**Task brief**
The task requires restating, word for word, the lines of the entries below from the one containing "grey 2x2 brick" through the final one, both included.

**Data for the task**
+++

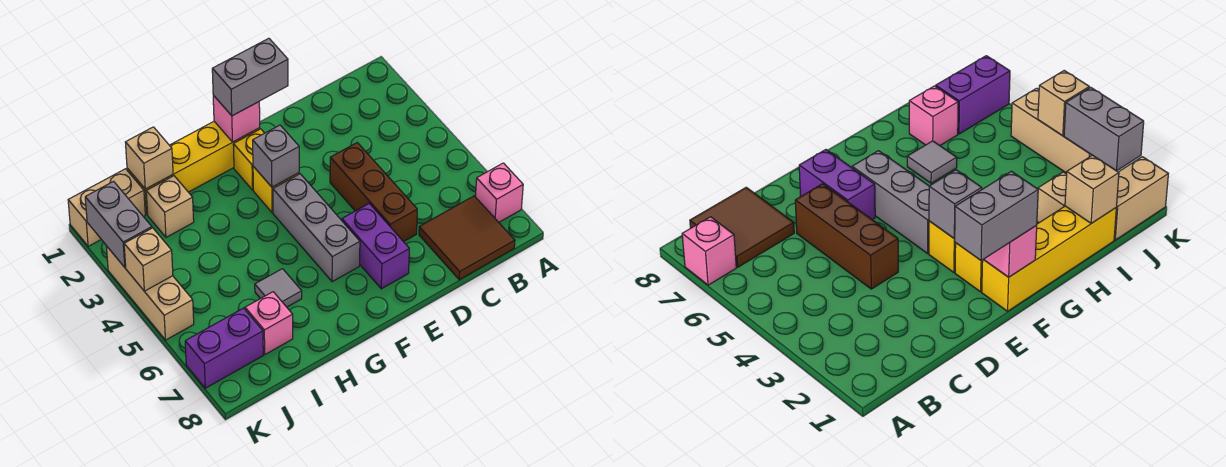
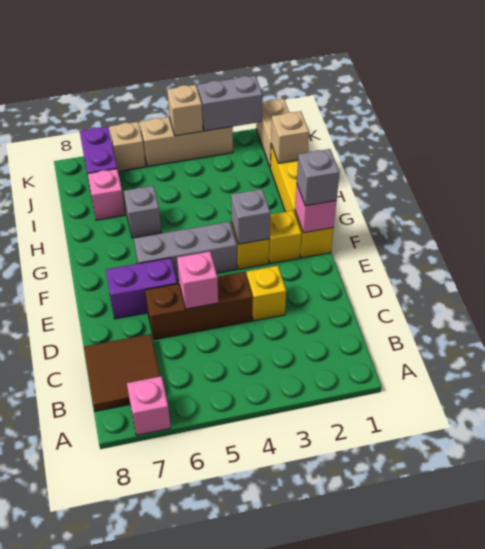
none -> yellow 1x1 brick [246,266,286,321]
none -> pink 1x1 brick [177,251,218,309]
grey 1x2 brick [212,38,288,116] -> grey 1x1 brick [297,149,340,206]
grey 1x1 tile [255,269,302,307] -> grey 1x1 brick [124,186,162,238]
tan 1x1 brick [146,176,194,237] -> tan 1x1 brick moved to [110,122,146,171]

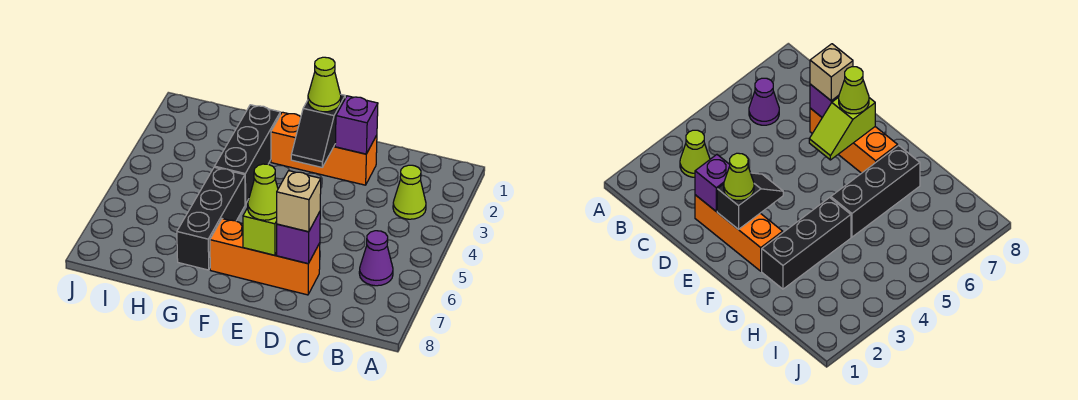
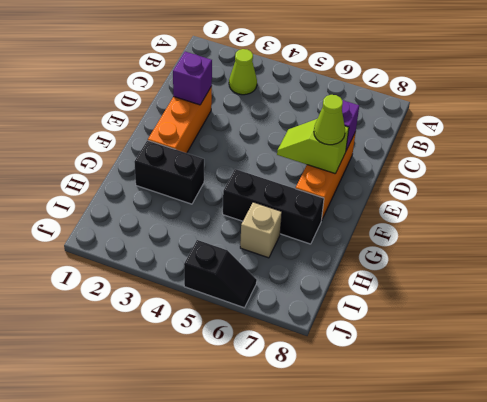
purple 1x1 cone [359,231,393,286] -> none
tan 1x1 brick [277,171,321,232] -> tan 1x1 brick moved to [240,202,282,258]
black 1x2 slope [291,95,345,167] -> black 1x2 slope moved to [184,240,257,308]
lime 1x1 cone [308,57,341,112] -> none
black 1x3 brick [215,105,280,204] -> black 1x2 brick [134,140,204,204]

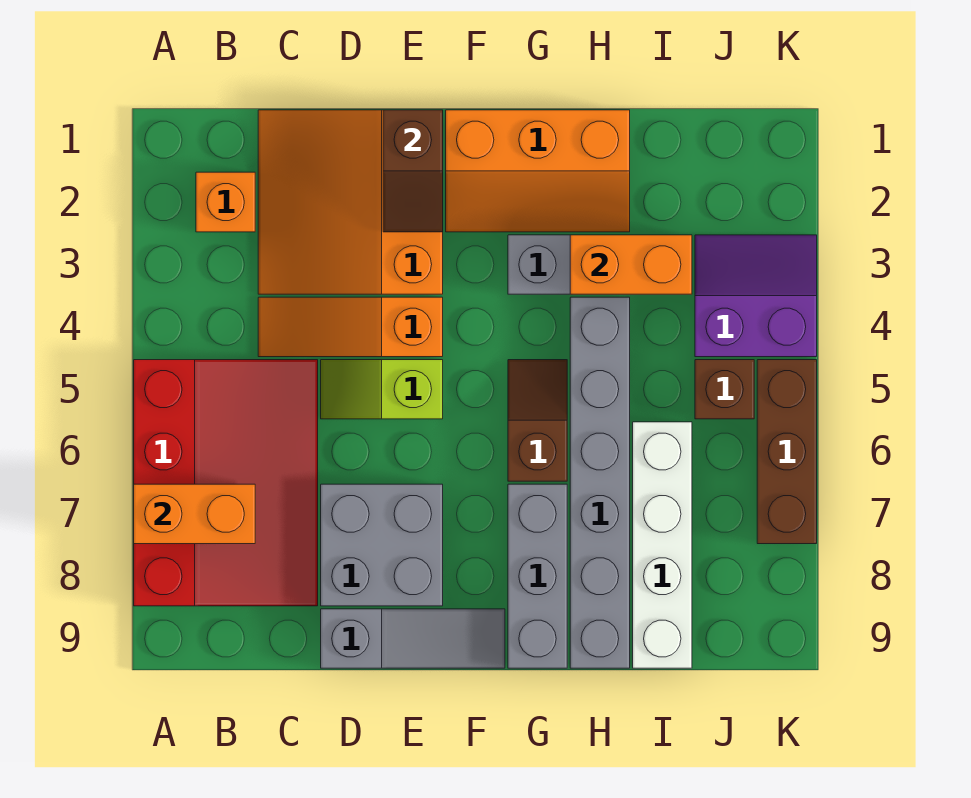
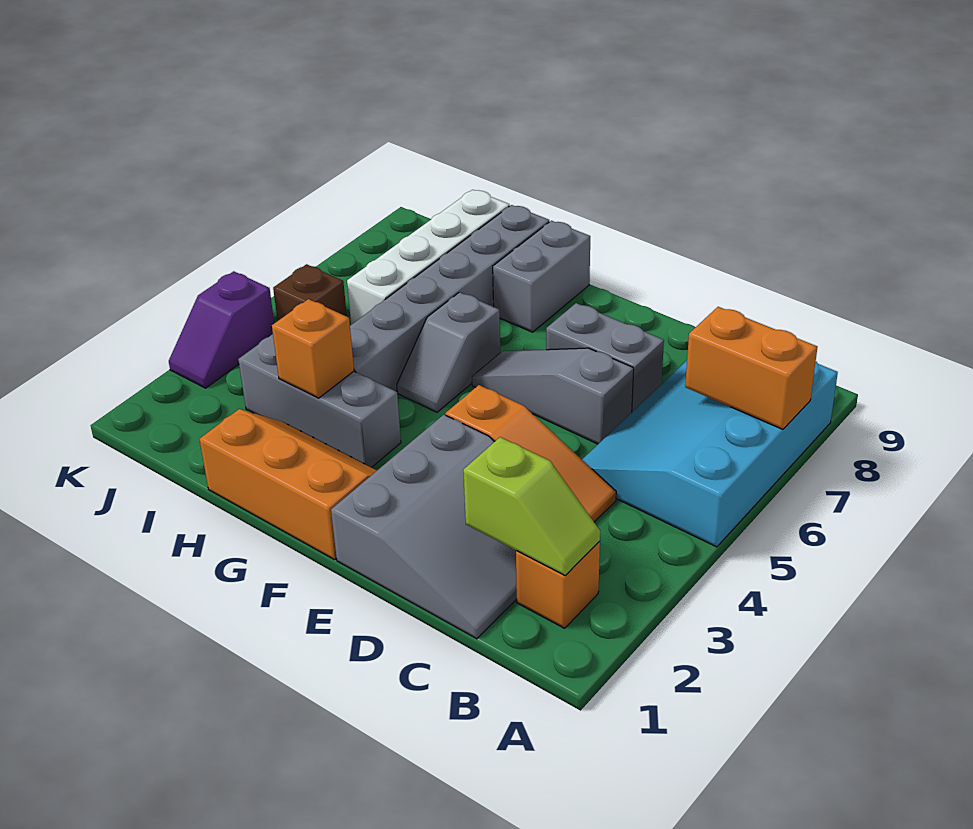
red 3x4 slope [134,360,318,606] -> cyan 3x4 slope [582,361,838,547]
orange 3x3 slope [258,110,443,294] -> grey 3x3 slope [331,415,517,639]
lime 1x2 slope [321,360,443,419] -> lime 1x2 slope moved to [463,437,600,576]
grey 2x2 brick [321,484,443,606] -> grey 1x2 brick [546,303,664,412]
grey 1x3 slope [321,609,505,668] -> grey 1x3 slope moved to [472,348,634,444]
brown 1x2 slope [383,110,443,232] -> none
brown 1x2 slope [508,360,567,481] -> grey 1x2 slope [397,292,500,412]
grey 1x3 brick [508,484,567,668] -> grey 1x2 brick [493,221,590,332]
orange 1x2 brick [570,235,692,294] -> orange 1x1 brick [272,299,354,398]
purple 2x2 slope [695,235,817,357] -> purple 1x2 slope [169,271,274,388]
brown 1x3 brick [757,360,817,544] -> none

+++

**Response area**
grey 2x2 brick [321,484,443,606] -> grey 1x2 brick [546,303,664,412]
grey 1x3 slope [321,609,505,668] -> grey 1x3 slope moved to [472,348,634,444]
brown 1x2 slope [383,110,443,232] -> none
brown 1x2 slope [508,360,567,481] -> grey 1x2 slope [397,292,500,412]
grey 1x3 brick [508,484,567,668] -> grey 1x2 brick [493,221,590,332]
orange 1x2 brick [570,235,692,294] -> orange 1x1 brick [272,299,354,398]
purple 2x2 slope [695,235,817,357] -> purple 1x2 slope [169,271,274,388]
brown 1x3 brick [757,360,817,544] -> none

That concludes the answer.